Below this sentence is a listing; return exactly its lines from the one with "red semicircle: rotated" to the one with "green circle at", both kept, and nothing more.
Data shown section start
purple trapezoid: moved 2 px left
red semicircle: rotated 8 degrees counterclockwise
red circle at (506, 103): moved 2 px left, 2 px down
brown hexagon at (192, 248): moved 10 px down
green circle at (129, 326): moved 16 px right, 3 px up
Data shown section end
Data shown section start
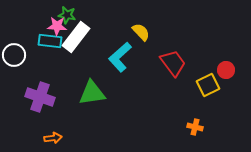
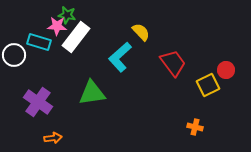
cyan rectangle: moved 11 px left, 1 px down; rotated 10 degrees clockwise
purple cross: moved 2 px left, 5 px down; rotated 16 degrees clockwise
Data shown section end
» Your solution
red semicircle: rotated 8 degrees counterclockwise
red circle at (506, 103): moved 2 px left, 2 px down
brown hexagon at (192, 248): moved 10 px down
green circle at (129, 326): moved 16 px right, 3 px up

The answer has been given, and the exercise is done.